■ **What is required**:
What is needed is the run of lines from the one with "cyan 1x1 cone [234,310,272,363]" through the close of the data, set down exactly.

■ **Extracted entries**:
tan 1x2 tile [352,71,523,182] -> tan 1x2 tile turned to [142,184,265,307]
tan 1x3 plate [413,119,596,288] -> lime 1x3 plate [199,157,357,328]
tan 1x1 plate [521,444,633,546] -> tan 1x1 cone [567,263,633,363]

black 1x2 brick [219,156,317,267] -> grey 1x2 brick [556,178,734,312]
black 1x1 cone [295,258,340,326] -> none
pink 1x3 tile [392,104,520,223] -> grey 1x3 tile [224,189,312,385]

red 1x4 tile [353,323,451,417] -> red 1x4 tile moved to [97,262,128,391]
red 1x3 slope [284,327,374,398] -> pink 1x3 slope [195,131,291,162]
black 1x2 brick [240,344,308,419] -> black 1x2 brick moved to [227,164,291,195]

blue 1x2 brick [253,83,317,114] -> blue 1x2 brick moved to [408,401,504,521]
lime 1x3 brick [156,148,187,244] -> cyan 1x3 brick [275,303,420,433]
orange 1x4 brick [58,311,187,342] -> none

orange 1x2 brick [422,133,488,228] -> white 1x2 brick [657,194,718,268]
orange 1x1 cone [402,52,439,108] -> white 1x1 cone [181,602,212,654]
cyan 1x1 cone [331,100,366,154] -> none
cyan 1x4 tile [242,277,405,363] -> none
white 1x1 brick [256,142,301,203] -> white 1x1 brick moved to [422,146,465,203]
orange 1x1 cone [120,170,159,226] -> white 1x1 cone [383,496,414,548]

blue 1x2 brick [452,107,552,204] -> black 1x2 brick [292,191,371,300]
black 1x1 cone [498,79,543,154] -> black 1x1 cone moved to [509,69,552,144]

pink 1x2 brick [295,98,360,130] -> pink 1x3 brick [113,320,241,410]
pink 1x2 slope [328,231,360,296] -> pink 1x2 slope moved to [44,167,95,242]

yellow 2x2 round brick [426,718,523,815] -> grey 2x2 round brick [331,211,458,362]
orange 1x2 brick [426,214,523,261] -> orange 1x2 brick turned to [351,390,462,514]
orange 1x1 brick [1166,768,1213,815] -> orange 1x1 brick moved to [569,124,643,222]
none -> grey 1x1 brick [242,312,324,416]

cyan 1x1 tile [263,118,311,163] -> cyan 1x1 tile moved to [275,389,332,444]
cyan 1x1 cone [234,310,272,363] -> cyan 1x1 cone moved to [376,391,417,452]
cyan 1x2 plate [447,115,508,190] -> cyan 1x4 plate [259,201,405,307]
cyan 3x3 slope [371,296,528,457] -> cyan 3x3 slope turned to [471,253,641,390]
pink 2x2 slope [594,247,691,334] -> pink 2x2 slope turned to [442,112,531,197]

■ **Output**:
cyan 1x1 cone [234,310,272,363] -> cyan 1x1 cone moved to [376,391,417,452]
cyan 1x2 plate [447,115,508,190] -> cyan 1x4 plate [259,201,405,307]
cyan 3x3 slope [371,296,528,457] -> cyan 3x3 slope turned to [471,253,641,390]
pink 2x2 slope [594,247,691,334] -> pink 2x2 slope turned to [442,112,531,197]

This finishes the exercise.